Your task: Where the records below reach the line containing "green ring [435,240,486,276] -> none", start transcribing, and end with the line containing "none -> orange spinning top [133,255,169,297]", exactly and with nothing else added.
─── Extracted records
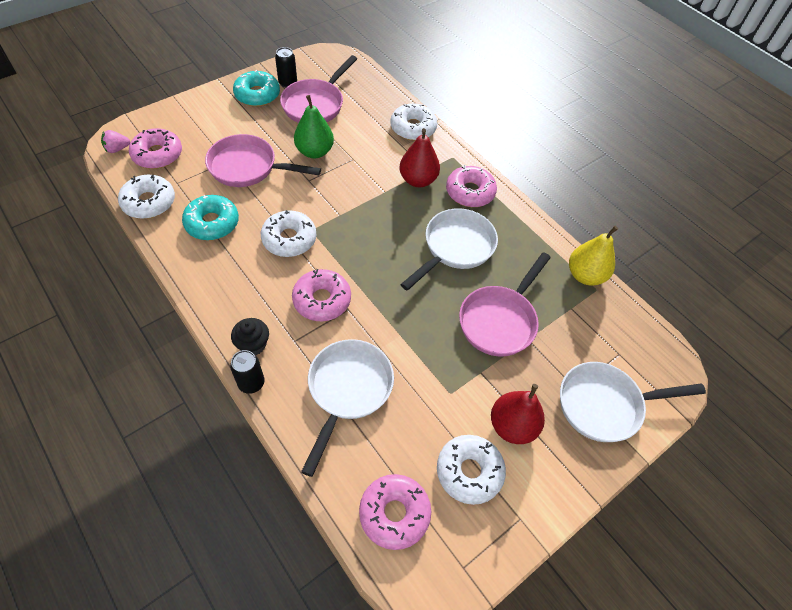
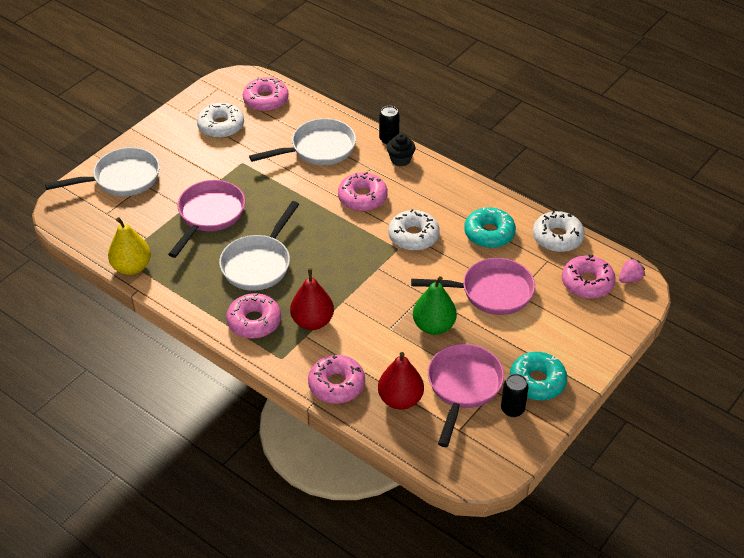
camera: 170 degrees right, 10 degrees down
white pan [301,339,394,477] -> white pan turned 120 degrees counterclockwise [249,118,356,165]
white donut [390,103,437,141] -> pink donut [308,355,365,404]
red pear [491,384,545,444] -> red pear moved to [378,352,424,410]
──────
─── Extracted records
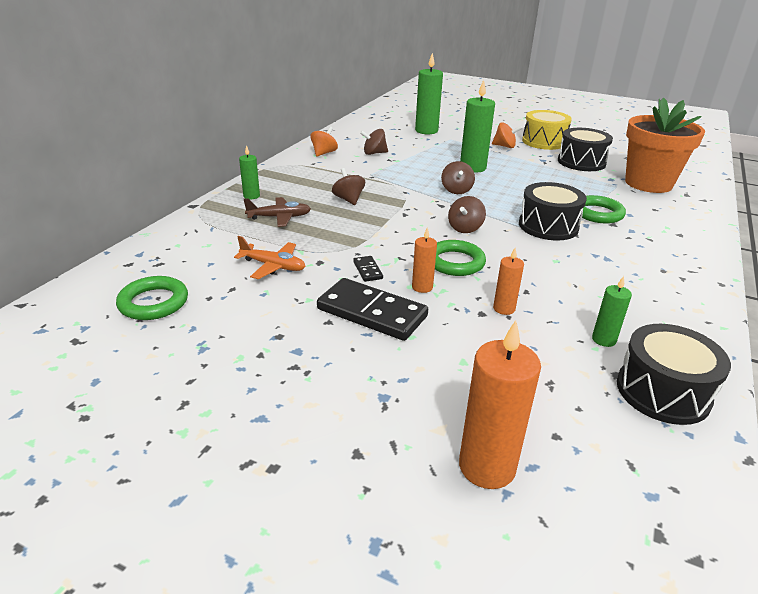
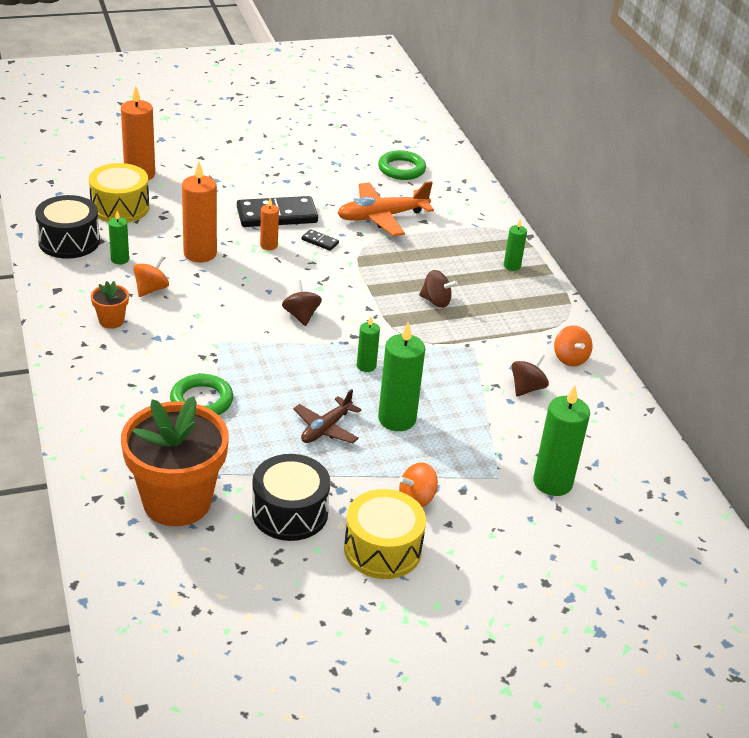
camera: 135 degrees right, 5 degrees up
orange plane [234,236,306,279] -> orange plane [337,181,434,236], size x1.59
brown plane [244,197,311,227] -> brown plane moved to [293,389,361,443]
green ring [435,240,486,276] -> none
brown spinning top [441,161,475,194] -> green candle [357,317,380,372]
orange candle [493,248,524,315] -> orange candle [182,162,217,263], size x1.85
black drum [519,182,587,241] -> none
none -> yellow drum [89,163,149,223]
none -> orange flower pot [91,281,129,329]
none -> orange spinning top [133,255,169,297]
──────
Response to this exercise:
green ring [435,240,486,276] -> none
brown spinning top [441,161,475,194] -> green candle [357,317,380,372]
orange candle [493,248,524,315] -> orange candle [182,162,217,263], size x1.85
black drum [519,182,587,241] -> none
none -> yellow drum [89,163,149,223]
none -> orange flower pot [91,281,129,329]
none -> orange spinning top [133,255,169,297]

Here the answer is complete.